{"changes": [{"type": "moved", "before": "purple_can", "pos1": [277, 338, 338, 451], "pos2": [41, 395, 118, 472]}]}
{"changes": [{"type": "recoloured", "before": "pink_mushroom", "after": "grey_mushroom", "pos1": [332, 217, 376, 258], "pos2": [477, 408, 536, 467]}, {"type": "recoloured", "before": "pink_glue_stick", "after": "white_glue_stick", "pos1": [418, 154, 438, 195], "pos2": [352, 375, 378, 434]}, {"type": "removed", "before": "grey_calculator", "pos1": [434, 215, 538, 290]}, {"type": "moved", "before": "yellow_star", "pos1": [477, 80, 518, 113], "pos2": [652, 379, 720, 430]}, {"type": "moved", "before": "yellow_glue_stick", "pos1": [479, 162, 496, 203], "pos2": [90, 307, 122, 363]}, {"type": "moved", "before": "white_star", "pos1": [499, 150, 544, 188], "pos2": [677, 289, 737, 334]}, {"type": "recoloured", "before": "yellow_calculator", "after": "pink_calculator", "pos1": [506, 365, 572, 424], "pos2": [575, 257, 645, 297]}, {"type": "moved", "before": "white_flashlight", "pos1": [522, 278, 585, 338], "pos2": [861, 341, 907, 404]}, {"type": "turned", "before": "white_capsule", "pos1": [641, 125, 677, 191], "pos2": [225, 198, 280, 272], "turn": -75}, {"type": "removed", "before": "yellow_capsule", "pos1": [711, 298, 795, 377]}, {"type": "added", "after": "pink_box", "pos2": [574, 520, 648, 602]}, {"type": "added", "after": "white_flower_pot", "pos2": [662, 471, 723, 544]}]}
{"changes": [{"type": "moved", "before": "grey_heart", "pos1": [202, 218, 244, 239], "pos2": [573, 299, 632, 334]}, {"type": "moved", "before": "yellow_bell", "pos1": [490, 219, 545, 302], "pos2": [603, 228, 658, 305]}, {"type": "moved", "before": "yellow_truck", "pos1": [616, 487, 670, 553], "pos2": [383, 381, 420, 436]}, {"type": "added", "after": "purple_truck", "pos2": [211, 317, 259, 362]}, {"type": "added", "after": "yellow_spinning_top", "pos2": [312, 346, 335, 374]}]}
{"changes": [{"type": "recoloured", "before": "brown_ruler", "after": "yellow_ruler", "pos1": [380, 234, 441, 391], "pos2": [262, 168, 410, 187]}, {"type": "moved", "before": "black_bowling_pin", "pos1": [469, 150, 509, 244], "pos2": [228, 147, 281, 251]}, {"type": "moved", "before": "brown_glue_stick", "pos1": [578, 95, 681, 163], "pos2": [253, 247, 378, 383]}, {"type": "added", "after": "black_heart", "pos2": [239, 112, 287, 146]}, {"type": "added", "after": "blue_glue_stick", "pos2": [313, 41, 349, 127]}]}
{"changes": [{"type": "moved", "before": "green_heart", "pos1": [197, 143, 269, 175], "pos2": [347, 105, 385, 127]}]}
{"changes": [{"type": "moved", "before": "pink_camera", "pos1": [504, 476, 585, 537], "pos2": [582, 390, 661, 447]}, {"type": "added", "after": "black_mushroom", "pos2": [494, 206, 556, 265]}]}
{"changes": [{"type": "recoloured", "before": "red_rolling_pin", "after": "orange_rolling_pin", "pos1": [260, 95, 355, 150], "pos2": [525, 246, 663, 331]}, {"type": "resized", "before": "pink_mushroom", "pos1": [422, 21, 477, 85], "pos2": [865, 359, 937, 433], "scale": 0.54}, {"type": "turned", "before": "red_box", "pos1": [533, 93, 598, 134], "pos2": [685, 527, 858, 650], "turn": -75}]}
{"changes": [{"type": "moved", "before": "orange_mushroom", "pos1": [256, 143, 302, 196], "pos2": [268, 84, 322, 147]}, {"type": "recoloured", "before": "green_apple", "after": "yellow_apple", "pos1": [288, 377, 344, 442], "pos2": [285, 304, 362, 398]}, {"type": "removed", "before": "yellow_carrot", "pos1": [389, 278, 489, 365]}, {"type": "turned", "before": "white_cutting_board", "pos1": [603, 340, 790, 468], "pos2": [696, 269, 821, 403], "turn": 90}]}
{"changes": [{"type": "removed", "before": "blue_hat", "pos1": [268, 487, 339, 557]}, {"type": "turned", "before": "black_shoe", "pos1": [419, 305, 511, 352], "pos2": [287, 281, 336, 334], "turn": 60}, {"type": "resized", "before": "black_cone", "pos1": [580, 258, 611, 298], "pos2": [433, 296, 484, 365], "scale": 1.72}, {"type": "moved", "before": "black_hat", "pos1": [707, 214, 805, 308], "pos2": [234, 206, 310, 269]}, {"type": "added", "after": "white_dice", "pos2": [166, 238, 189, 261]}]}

**PROBLEM REQUIREMENTS:** Without omission, retype the full listing shown above.

**ANSWER SPACE:**
{"changes": [{"type": "moved", "before": "purple_can", "pos1": [277, 338, 338, 451], "pos2": [41, 395, 118, 472]}]}
{"changes": [{"type": "recoloured", "before": "pink_mushroom", "after": "grey_mushroom", "pos1": [332, 217, 376, 258], "pos2": [477, 408, 536, 467]}, {"type": "recoloured", "before": "pink_glue_stick", "after": "white_glue_stick", "pos1": [418, 154, 438, 195], "pos2": [352, 375, 378, 434]}, {"type": "removed", "before": "grey_calculator", "pos1": [434, 215, 538, 290]}, {"type": "moved", "before": "yellow_star", "pos1": [477, 80, 518, 113], "pos2": [652, 379, 720, 430]}, {"type": "moved", "before": "yellow_glue_stick", "pos1": [479, 162, 496, 203], "pos2": [90, 307, 122, 363]}, {"type": "moved", "before": "white_star", "pos1": [499, 150, 544, 188], "pos2": [677, 289, 737, 334]}, {"type": "recoloured", "before": "yellow_calculator", "after": "pink_calculator", "pos1": [506, 365, 572, 424], "pos2": [575, 257, 645, 297]}, {"type": "moved", "before": "white_flashlight", "pos1": [522, 278, 585, 338], "pos2": [861, 341, 907, 404]}, {"type": "turned", "before": "white_capsule", "pos1": [641, 125, 677, 191], "pos2": [225, 198, 280, 272], "turn": -75}, {"type": "removed", "before": "yellow_capsule", "pos1": [711, 298, 795, 377]}, {"type": "added", "after": "pink_box", "pos2": [574, 520, 648, 602]}, {"type": "added", "after": "white_flower_pot", "pos2": [662, 471, 723, 544]}]}
{"changes": [{"type": "moved", "before": "grey_heart", "pos1": [202, 218, 244, 239], "pos2": [573, 299, 632, 334]}, {"type": "moved", "before": "yellow_bell", "pos1": [490, 219, 545, 302], "pos2": [603, 228, 658, 305]}, {"type": "moved", "before": "yellow_truck", "pos1": [616, 487, 670, 553], "pos2": [383, 381, 420, 436]}, {"type": "added", "after": "purple_truck", "pos2": [211, 317, 259, 362]}, {"type": "added", "after": "yellow_spinning_top", "pos2": [312, 346, 335, 374]}]}
{"changes": [{"type": "recoloured", "before": "brown_ruler", "after": "yellow_ruler", "pos1": [380, 234, 441, 391], "pos2": [262, 168, 410, 187]}, {"type": "moved", "before": "black_bowling_pin", "pos1": [469, 150, 509, 244], "pos2": [228, 147, 281, 251]}, {"type": "moved", "before": "brown_glue_stick", "pos1": [578, 95, 681, 163], "pos2": [253, 247, 378, 383]}, {"type": "added", "after": "black_heart", "pos2": [239, 112, 287, 146]}, {"type": "added", "after": "blue_glue_stick", "pos2": [313, 41, 349, 127]}]}
{"changes": [{"type": "moved", "before": "green_heart", "pos1": [197, 143, 269, 175], "pos2": [347, 105, 385, 127]}]}
{"changes": [{"type": "moved", "before": "pink_camera", "pos1": [504, 476, 585, 537], "pos2": [582, 390, 661, 447]}, {"type": "added", "after": "black_mushroom", "pos2": [494, 206, 556, 265]}]}
{"changes": [{"type": "recoloured", "before": "red_rolling_pin", "after": "orange_rolling_pin", "pos1": [260, 95, 355, 150], "pos2": [525, 246, 663, 331]}, {"type": "resized", "before": "pink_mushroom", "pos1": [422, 21, 477, 85], "pos2": [865, 359, 937, 433], "scale": 0.54}, {"type": "turned", "before": "red_box", "pos1": [533, 93, 598, 134], "pos2": [685, 527, 858, 650], "turn": -75}]}
{"changes": [{"type": "moved", "before": "orange_mushroom", "pos1": [256, 143, 302, 196], "pos2": [268, 84, 322, 147]}, {"type": "recoloured", "before": "green_apple", "after": "yellow_apple", "pos1": [288, 377, 344, 442], "pos2": [285, 304, 362, 398]}, {"type": "removed", "before": "yellow_carrot", "pos1": [389, 278, 489, 365]}, {"type": "turned", "before": "white_cutting_board", "pos1": [603, 340, 790, 468], "pos2": [696, 269, 821, 403], "turn": 90}]}
{"changes": [{"type": "removed", "before": "blue_hat", "pos1": [268, 487, 339, 557]}, {"type": "turned", "before": "black_shoe", "pos1": [419, 305, 511, 352], "pos2": [287, 281, 336, 334], "turn": 60}, {"type": "resized", "before": "black_cone", "pos1": [580, 258, 611, 298], "pos2": [433, 296, 484, 365], "scale": 1.72}, {"type": "moved", "before": "black_hat", "pos1": [707, 214, 805, 308], "pos2": [234, 206, 310, 269]}, {"type": "added", "after": "white_dice", "pos2": [166, 238, 189, 261]}]}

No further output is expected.